───── Exercise material

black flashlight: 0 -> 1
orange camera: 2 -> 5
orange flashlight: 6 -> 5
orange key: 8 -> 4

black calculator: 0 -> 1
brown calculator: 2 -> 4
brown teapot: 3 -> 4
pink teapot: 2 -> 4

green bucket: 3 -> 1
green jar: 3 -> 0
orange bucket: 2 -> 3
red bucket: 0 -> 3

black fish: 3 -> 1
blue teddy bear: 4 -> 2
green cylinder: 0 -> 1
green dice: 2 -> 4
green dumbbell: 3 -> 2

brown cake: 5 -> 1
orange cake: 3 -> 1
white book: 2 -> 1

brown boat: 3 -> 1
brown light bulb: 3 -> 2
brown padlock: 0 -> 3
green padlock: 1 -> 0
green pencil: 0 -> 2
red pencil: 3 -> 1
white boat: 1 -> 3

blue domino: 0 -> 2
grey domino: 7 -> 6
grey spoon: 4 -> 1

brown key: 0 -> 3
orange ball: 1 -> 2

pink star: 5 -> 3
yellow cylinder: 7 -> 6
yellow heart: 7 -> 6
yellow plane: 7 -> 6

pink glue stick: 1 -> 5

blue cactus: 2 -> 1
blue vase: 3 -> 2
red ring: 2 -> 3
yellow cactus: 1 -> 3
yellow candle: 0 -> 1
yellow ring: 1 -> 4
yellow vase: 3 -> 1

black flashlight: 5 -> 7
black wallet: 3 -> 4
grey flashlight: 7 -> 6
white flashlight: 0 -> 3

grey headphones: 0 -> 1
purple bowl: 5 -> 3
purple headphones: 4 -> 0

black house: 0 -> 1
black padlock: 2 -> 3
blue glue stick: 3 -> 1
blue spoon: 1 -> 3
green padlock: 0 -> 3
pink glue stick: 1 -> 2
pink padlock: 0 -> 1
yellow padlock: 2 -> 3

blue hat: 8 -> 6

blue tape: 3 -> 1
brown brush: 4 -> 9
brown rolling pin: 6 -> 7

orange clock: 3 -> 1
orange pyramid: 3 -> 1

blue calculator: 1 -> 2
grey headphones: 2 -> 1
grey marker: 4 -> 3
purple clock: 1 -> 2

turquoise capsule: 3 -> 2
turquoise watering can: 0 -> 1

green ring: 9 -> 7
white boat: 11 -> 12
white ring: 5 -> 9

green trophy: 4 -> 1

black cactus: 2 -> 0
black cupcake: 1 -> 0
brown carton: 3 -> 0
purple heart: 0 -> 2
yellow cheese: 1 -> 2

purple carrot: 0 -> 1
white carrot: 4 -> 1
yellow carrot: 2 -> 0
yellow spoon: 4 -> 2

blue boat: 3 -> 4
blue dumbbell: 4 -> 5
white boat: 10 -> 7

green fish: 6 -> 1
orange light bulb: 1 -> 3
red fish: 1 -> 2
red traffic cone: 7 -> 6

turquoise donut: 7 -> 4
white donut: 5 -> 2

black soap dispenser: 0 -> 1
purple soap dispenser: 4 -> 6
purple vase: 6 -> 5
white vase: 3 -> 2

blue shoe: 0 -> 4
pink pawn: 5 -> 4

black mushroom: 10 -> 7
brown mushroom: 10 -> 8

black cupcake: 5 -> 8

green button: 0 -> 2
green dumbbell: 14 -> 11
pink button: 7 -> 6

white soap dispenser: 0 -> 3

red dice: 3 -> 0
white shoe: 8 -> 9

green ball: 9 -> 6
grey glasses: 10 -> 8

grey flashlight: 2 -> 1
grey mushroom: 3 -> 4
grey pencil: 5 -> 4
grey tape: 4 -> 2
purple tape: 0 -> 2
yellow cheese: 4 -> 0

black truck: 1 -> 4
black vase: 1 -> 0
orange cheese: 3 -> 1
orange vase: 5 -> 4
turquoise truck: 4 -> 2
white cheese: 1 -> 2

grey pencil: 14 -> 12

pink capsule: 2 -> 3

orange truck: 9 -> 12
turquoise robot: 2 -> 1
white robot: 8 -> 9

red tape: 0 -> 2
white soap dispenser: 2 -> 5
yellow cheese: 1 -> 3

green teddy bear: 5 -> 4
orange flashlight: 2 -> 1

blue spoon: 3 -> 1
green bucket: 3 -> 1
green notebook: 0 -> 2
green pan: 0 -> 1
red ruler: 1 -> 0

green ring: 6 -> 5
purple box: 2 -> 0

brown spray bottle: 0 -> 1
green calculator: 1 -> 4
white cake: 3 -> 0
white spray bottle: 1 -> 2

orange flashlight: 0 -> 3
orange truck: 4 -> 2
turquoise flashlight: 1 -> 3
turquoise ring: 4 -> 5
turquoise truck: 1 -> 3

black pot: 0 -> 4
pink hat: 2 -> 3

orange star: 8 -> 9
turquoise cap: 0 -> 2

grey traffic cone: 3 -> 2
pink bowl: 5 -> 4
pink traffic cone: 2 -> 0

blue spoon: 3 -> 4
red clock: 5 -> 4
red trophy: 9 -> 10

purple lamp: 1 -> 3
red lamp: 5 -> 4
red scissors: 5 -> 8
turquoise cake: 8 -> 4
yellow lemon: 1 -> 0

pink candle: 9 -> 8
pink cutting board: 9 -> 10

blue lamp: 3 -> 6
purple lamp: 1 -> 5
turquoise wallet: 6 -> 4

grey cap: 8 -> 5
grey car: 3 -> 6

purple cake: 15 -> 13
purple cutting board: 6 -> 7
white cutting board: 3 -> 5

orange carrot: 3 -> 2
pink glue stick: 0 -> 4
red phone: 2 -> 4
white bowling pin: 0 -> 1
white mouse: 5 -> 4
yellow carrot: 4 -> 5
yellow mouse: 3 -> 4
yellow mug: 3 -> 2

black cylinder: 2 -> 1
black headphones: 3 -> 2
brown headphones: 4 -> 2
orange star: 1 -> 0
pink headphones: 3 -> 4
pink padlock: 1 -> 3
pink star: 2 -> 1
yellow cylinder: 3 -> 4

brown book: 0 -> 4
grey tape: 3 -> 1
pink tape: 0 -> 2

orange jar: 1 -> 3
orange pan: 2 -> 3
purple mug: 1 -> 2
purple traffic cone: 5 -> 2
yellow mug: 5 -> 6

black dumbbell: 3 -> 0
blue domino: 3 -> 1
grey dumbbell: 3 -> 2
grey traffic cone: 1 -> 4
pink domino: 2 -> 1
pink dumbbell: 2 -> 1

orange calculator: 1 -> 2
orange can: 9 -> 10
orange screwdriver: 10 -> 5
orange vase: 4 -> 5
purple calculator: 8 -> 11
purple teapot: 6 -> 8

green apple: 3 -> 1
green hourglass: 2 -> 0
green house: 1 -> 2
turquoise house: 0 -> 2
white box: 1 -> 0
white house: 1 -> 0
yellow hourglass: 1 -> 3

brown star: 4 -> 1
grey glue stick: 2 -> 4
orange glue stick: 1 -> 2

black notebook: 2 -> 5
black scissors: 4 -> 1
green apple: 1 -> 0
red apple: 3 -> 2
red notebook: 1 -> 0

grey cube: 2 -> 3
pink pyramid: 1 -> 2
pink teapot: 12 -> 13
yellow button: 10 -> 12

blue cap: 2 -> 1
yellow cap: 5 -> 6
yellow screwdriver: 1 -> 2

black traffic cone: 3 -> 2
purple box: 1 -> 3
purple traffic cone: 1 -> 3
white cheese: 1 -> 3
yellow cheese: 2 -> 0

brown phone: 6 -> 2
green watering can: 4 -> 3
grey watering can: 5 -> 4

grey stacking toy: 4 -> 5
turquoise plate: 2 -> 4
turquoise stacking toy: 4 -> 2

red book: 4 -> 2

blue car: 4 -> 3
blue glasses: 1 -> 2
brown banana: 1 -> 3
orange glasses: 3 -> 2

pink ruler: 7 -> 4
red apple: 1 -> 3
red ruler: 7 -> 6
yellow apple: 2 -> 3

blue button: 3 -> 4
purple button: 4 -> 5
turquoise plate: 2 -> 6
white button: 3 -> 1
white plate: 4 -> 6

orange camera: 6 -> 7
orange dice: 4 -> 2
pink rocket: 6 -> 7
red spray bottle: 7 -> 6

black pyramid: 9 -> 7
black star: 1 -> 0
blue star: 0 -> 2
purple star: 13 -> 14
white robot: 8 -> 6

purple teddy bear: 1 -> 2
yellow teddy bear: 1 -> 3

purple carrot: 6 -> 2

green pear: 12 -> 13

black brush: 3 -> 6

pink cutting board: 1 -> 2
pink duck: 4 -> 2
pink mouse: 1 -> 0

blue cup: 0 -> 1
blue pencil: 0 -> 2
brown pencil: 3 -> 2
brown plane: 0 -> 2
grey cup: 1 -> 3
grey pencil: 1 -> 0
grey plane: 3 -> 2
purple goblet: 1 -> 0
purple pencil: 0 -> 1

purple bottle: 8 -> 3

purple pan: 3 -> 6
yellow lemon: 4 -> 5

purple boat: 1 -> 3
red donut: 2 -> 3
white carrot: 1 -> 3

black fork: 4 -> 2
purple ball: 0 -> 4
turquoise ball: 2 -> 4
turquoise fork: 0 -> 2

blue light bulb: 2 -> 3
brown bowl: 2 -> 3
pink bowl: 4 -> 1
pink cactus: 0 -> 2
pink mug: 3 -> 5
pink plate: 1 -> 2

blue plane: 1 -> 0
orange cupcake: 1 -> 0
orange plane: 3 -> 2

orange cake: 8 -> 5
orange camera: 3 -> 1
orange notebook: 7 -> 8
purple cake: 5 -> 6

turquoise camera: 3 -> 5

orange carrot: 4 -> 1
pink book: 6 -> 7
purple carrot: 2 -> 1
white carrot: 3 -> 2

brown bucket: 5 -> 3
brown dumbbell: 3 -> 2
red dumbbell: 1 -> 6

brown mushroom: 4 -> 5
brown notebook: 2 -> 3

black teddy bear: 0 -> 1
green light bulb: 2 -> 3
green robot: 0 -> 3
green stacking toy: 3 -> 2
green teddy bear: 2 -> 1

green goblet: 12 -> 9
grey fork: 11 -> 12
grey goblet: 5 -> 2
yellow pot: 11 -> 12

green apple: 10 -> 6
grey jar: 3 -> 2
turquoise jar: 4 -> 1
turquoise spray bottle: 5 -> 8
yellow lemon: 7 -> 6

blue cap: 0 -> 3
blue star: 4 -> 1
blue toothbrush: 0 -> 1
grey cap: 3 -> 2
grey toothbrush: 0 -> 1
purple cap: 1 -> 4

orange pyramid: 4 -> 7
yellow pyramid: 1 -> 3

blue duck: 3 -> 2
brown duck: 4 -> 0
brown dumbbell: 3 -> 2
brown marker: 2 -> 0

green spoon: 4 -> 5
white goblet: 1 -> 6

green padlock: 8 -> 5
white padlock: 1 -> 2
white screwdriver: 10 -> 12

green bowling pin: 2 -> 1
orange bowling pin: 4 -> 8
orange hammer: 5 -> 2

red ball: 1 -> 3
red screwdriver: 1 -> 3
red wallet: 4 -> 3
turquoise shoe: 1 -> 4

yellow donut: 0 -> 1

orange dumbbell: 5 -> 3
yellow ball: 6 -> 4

──────────

▶ [Action item]: Filter the preceding entries down to the lines with "plane".

▶ [Reply]:
yellow plane: 7 -> 6
brown plane: 0 -> 2
grey plane: 3 -> 2
blue plane: 1 -> 0
orange plane: 3 -> 2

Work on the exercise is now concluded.